- [What you are asked to do]: Please start at the first line of the records beneath and quote each line exactly, ending with the line containing "(228, 344) = (185, 323): orange".

Segment Start: Data for the task

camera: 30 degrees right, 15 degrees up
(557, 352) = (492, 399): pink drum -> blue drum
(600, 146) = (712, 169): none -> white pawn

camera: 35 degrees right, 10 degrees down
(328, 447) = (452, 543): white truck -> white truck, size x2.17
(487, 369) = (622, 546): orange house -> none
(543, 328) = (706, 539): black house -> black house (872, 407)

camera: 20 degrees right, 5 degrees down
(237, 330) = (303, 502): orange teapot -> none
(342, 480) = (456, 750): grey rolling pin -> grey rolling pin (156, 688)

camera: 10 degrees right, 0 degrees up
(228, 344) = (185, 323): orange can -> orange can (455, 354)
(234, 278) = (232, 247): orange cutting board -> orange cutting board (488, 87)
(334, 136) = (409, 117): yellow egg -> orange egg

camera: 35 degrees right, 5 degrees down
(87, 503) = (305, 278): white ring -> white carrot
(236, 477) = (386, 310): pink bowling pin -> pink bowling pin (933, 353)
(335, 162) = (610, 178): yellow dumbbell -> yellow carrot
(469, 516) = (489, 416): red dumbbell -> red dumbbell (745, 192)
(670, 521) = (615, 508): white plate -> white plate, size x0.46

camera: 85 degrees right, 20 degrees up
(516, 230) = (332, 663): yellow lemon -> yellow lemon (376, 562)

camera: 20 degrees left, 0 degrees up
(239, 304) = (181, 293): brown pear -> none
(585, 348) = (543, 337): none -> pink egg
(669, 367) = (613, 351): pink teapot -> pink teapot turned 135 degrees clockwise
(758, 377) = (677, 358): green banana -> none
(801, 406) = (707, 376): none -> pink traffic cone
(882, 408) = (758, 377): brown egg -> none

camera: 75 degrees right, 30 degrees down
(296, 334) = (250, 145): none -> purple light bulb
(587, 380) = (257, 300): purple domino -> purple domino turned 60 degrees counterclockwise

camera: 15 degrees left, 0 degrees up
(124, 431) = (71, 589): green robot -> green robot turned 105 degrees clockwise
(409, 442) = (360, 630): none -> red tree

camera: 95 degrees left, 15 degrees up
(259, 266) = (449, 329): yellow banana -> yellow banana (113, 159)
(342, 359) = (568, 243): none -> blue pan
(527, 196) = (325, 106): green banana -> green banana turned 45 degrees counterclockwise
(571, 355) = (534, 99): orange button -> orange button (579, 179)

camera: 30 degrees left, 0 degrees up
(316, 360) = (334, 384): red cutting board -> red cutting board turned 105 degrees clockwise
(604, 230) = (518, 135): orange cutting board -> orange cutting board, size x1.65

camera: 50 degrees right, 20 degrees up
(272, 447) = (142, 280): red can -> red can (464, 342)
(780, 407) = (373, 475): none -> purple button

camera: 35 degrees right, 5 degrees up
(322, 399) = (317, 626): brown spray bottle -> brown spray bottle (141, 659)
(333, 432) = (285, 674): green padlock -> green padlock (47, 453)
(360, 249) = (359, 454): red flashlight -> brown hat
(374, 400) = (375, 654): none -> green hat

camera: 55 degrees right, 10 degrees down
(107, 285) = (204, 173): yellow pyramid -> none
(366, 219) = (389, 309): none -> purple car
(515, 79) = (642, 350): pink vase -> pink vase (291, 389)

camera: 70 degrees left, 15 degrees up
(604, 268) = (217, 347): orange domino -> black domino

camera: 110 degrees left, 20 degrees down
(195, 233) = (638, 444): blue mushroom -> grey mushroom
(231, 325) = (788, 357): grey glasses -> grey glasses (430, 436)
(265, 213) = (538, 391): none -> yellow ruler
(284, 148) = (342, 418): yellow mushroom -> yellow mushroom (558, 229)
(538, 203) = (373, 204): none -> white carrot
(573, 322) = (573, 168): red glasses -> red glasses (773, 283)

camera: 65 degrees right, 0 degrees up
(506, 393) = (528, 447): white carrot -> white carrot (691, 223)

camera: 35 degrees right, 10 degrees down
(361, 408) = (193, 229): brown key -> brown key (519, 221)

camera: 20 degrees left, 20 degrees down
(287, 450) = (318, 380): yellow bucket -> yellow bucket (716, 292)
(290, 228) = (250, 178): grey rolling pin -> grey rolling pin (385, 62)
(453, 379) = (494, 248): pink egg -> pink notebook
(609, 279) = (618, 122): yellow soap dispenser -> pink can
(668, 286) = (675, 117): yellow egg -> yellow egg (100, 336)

Segment End: Data for the task

- [Completed exercise]:
camera: 30 degrees right, 15 degrees up
(557, 352) = (492, 399): pink drum -> blue drum
(600, 146) = (712, 169): none -> white pawn

camera: 35 degrees right, 10 degrees down
(328, 447) = (452, 543): white truck -> white truck, size x2.17
(487, 369) = (622, 546): orange house -> none
(543, 328) = (706, 539): black house -> black house (872, 407)

camera: 20 degrees right, 5 degrees down
(237, 330) = (303, 502): orange teapot -> none
(342, 480) = (456, 750): grey rolling pin -> grey rolling pin (156, 688)

camera: 10 degrees right, 0 degrees up
(228, 344) = (185, 323): orange can -> orange can (455, 354)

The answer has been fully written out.